(Change listing data)
=== Section Start ===

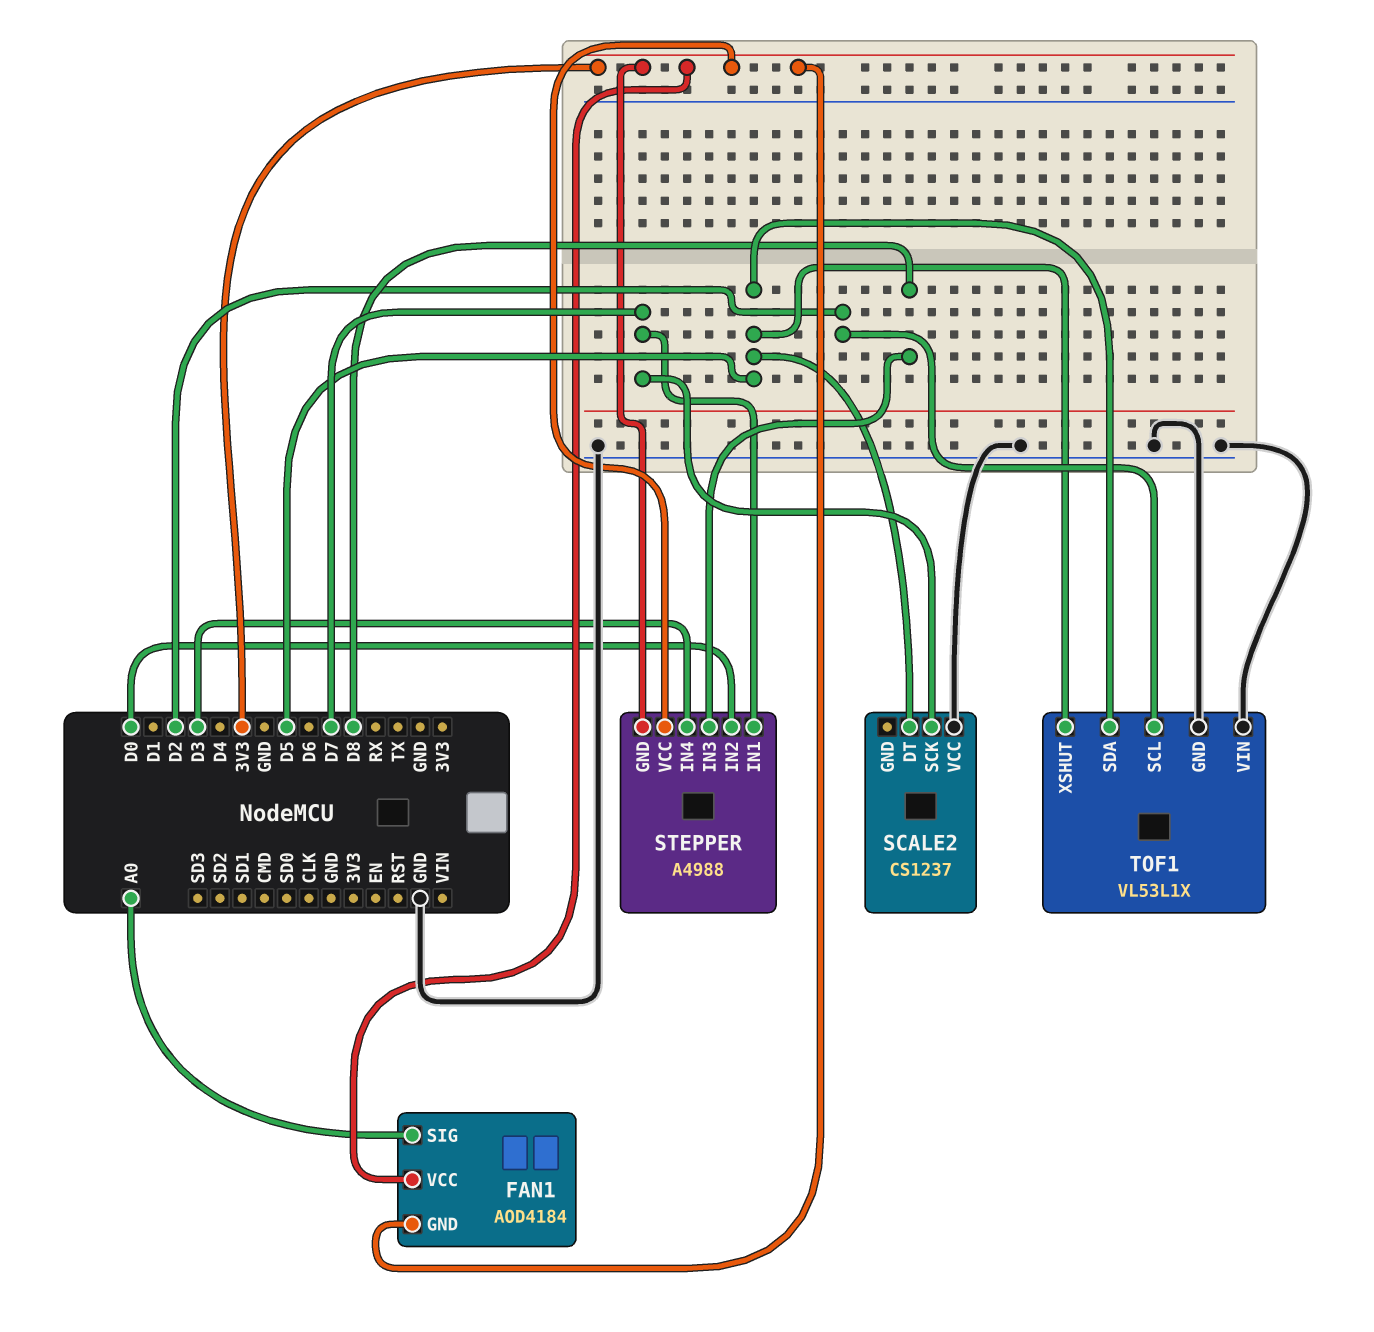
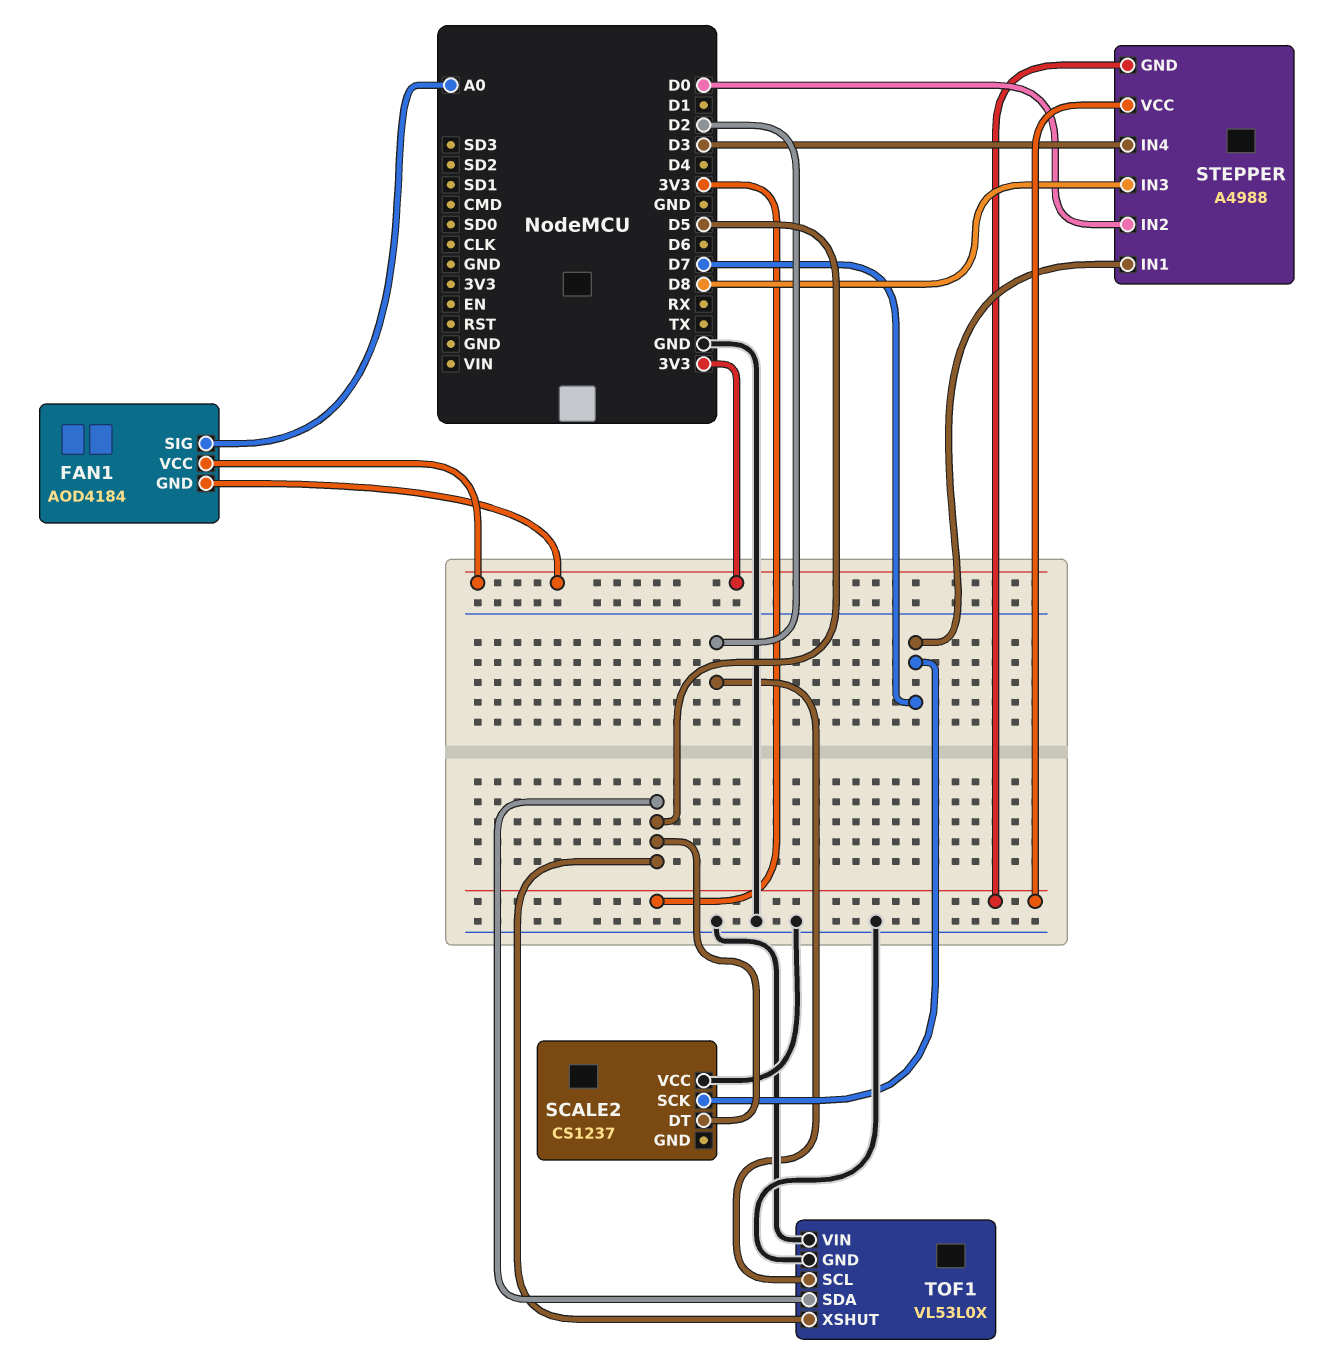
TOF1: VL53L1X -> VL53L0X

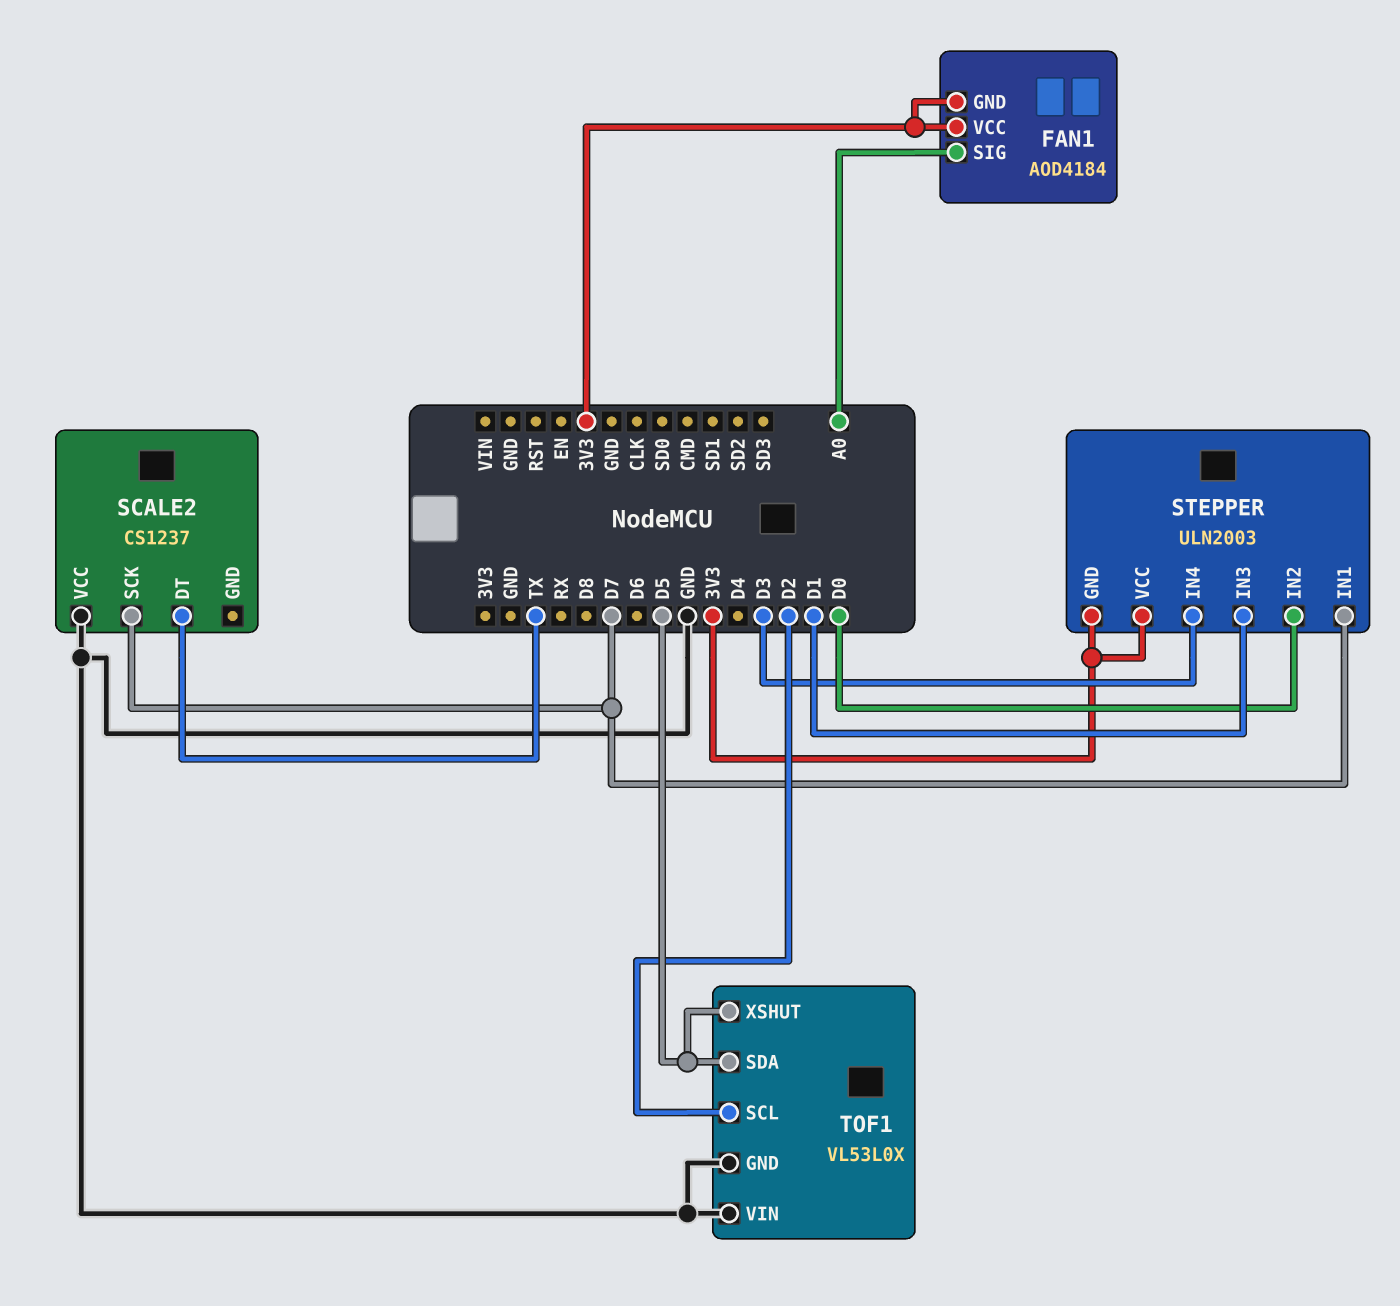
SCALE2 pin DT: D5 -> TX
STEPPER: A4988 -> ULN2003
STEPPER pin IN3: D8 -> D1

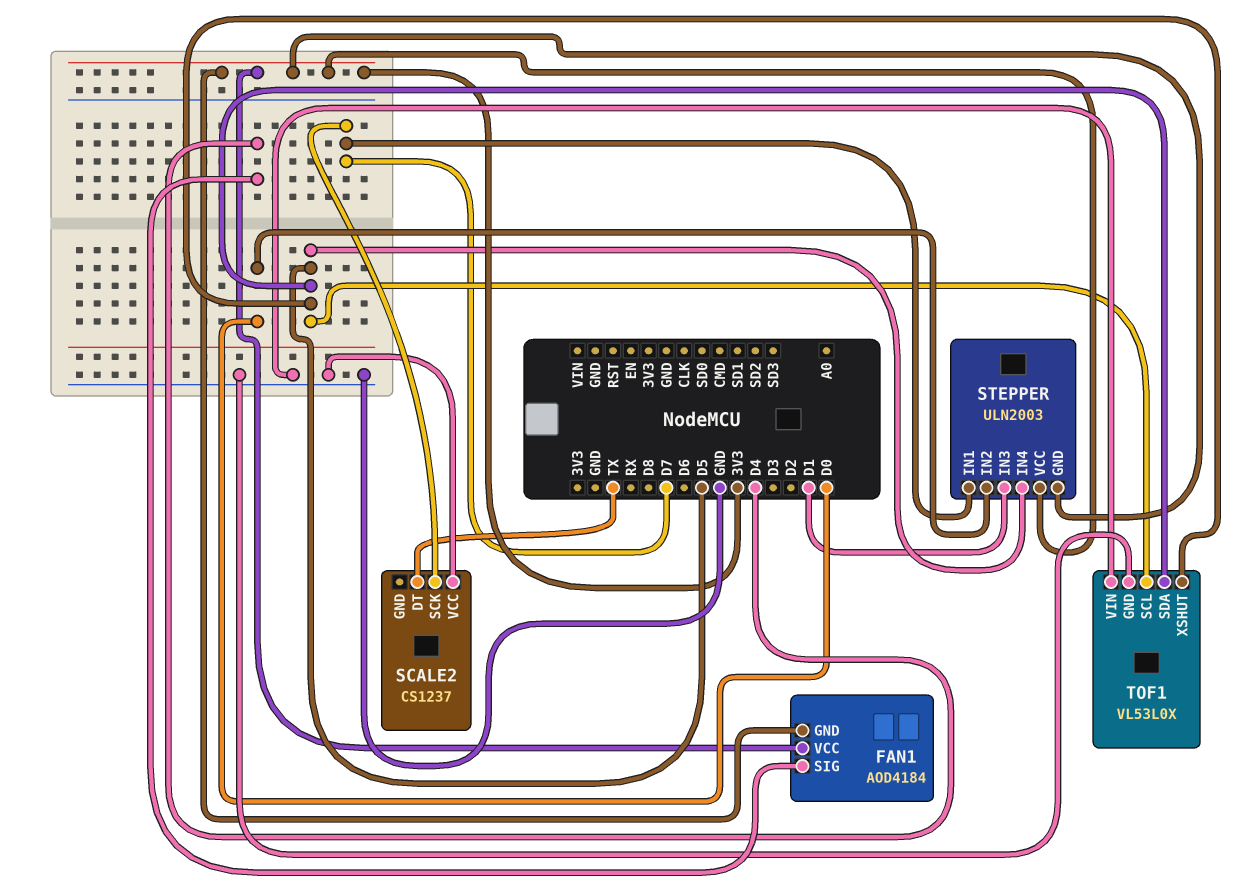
FAN1 pin SIG: A0 -> D4
STEPPER pin IN4: D3 -> D5
TOF1 pin SCL: D2 -> D5

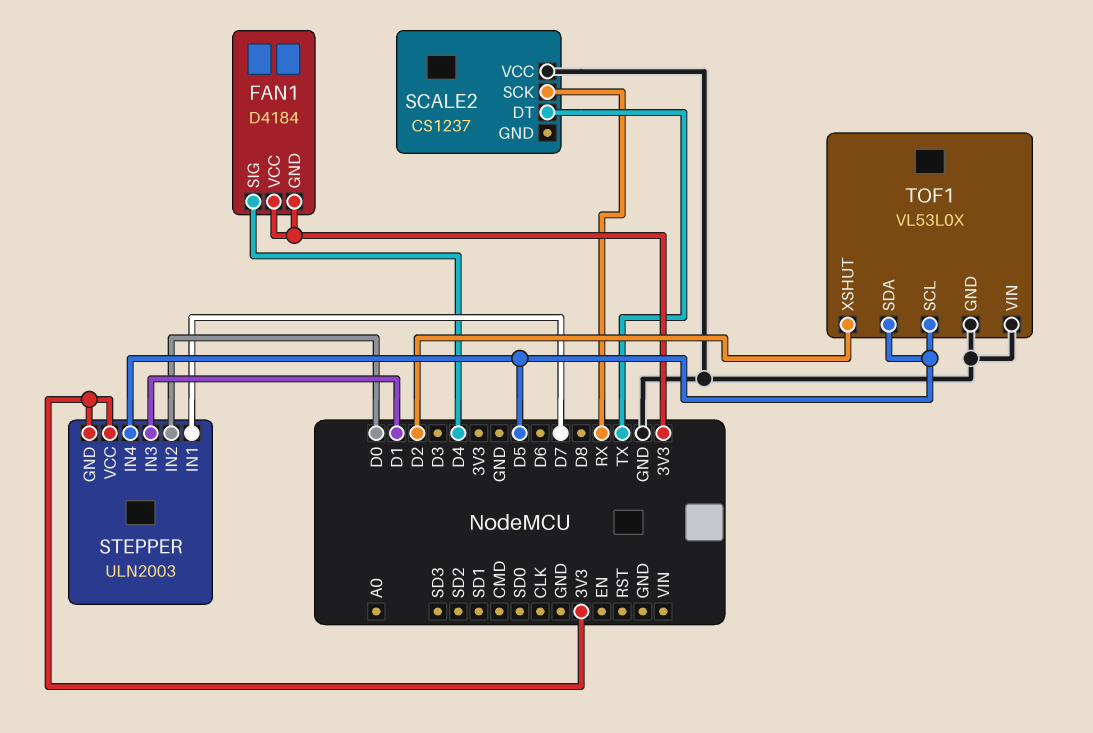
FAN1: AOD4184 -> D4184
SCALE2 pin SCK: D7 -> RX
TOF1 pin XSHUT: D5 -> D2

=== Section End ===

--- YOUR INSTRUCTIONS ---
Only the lines from the one containing "SCALE2 pin DT: D5 -> TX" through the last line of the entries above, both included, belong in the answer, written out exactly; pictures do not.

--- SOLUTION TO THE EXERCISE ---
SCALE2 pin DT: D5 -> TX
STEPPER: A4988 -> ULN2003
STEPPER pin IN3: D8 -> D1

FAN1 pin SIG: A0 -> D4
STEPPER pin IN4: D3 -> D5
TOF1 pin SCL: D2 -> D5

FAN1: AOD4184 -> D4184
SCALE2 pin SCK: D7 -> RX
TOF1 pin XSHUT: D5 -> D2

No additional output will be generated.